Start of Block
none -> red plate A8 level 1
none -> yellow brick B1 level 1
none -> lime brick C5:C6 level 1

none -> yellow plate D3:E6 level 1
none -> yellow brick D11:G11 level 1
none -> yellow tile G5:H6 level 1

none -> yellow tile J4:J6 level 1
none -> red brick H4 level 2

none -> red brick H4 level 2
End of Block
Start of Block
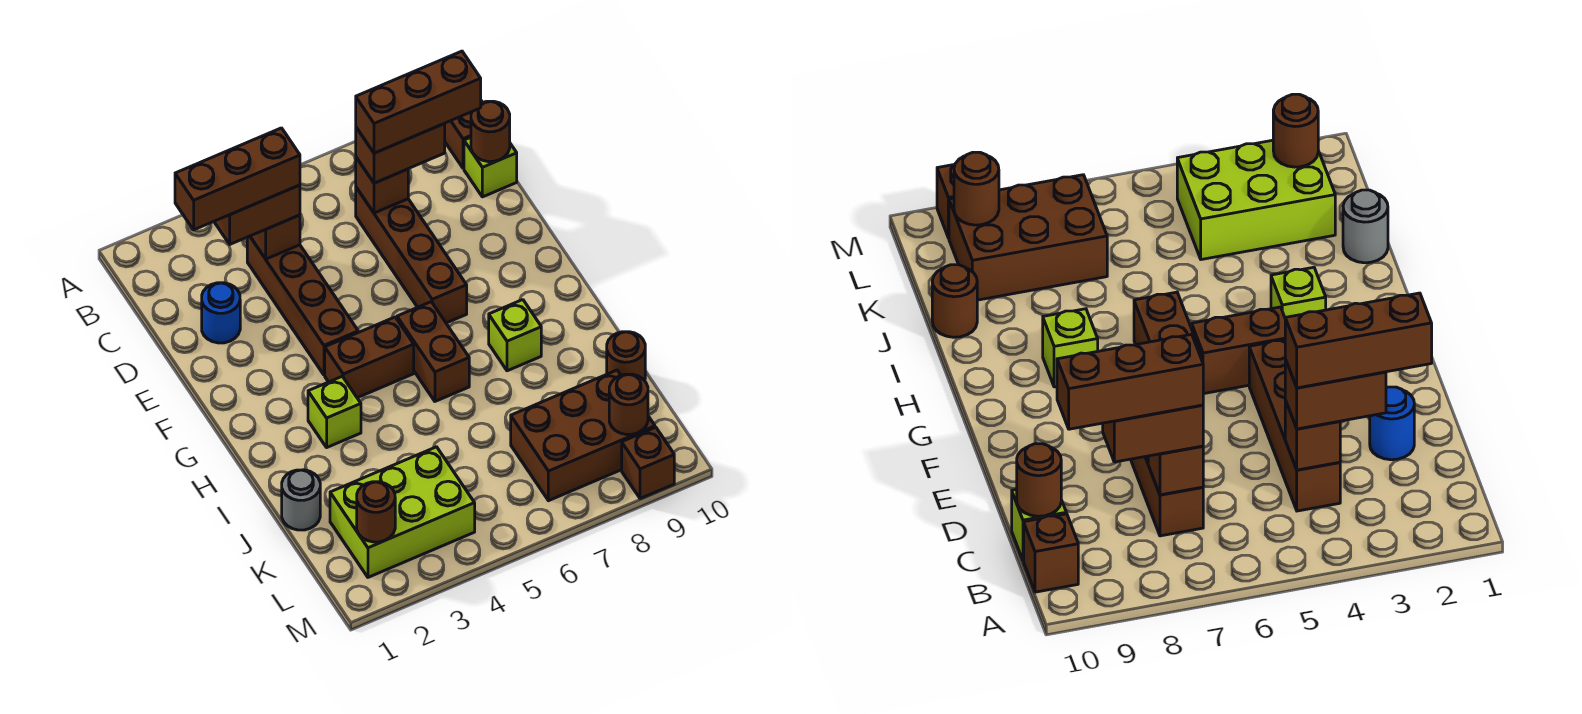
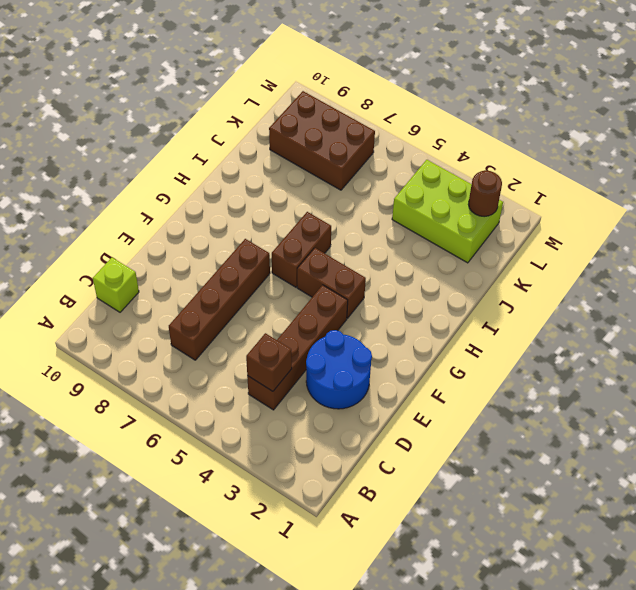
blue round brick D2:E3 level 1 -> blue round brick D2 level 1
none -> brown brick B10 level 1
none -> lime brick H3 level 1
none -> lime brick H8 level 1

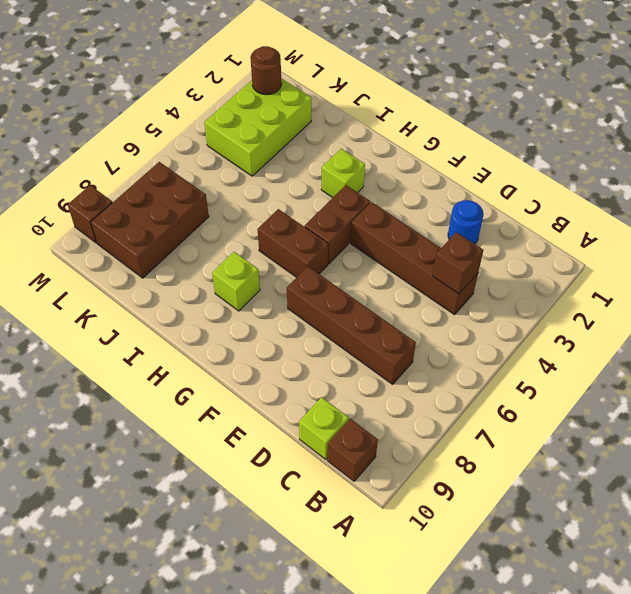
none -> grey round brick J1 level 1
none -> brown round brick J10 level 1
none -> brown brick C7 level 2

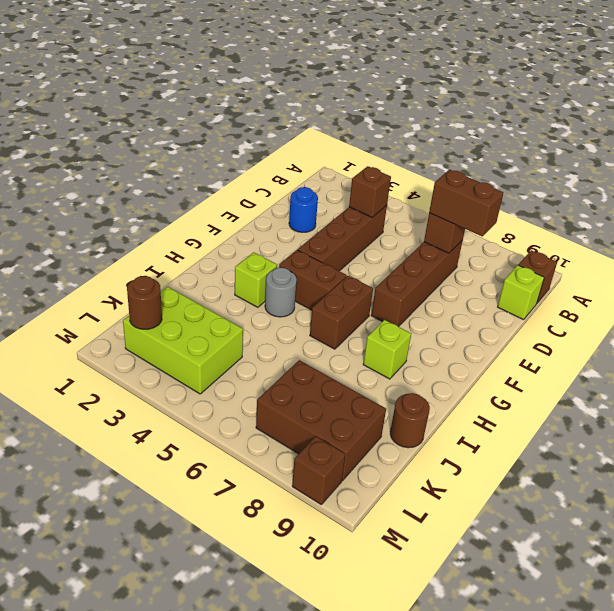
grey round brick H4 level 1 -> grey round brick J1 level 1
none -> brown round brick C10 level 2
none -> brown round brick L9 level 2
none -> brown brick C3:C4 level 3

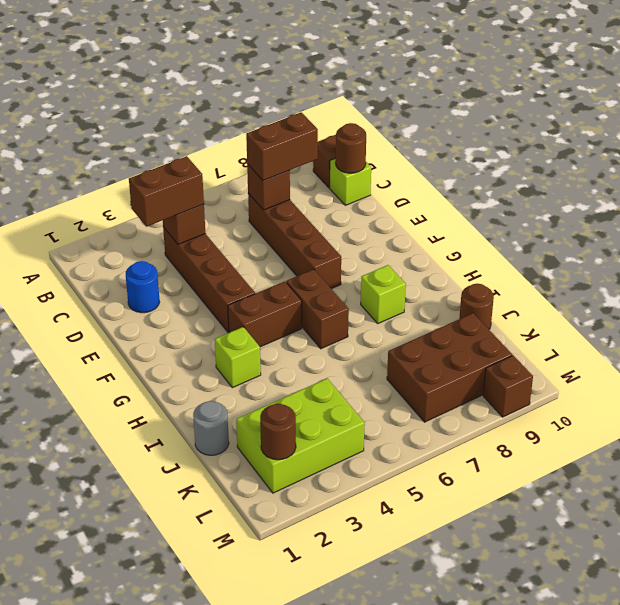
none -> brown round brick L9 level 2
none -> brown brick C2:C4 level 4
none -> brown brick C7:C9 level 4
End of Block
■ **Task statement**:
Find every line in the listing that has the string "yellow", then give the count by itself.

■ **Finished task**:
5